DATASET CONTENT:
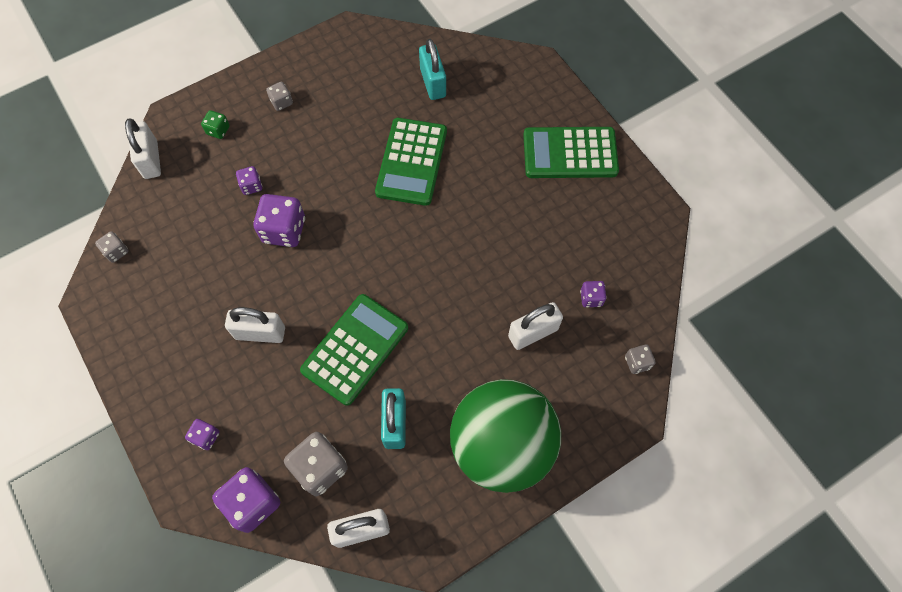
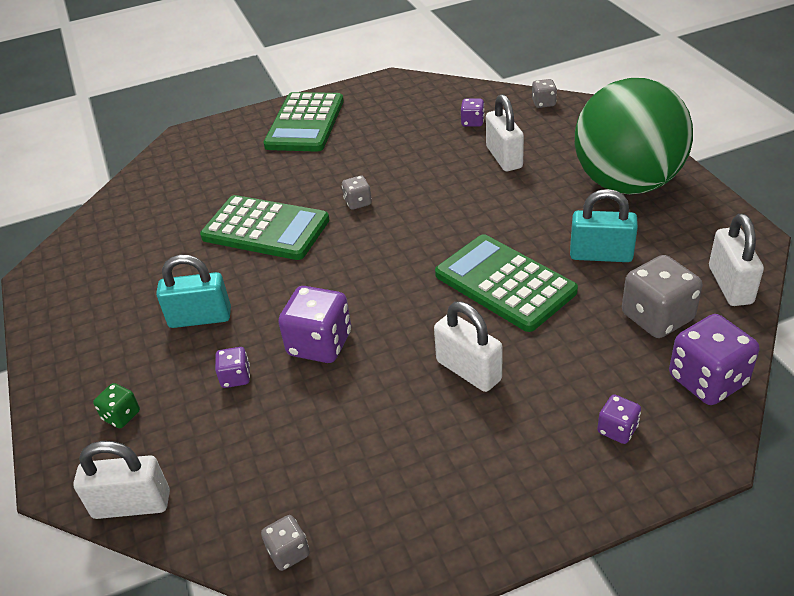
camera: 75 degrees left, 25 degrees down
(260, 333) = (468, 370): white padlock -> white padlock turned 60 degrees counterclockwise
(281, 102) = (112, 343): grey dice -> grey dice (358, 202)
(433, 83) = (164, 208): turquoise padlock -> turquoise padlock (200, 318)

WORK TO COMPLETE:
Output exactly the lines above, from the one holding "(260, 333) = (468, 370): white" through the end of the data, including the first and last.

WRITTEN ANSWER:
(260, 333) = (468, 370): white padlock -> white padlock turned 60 degrees counterclockwise
(281, 102) = (112, 343): grey dice -> grey dice (358, 202)
(433, 83) = (164, 208): turquoise padlock -> turquoise padlock (200, 318)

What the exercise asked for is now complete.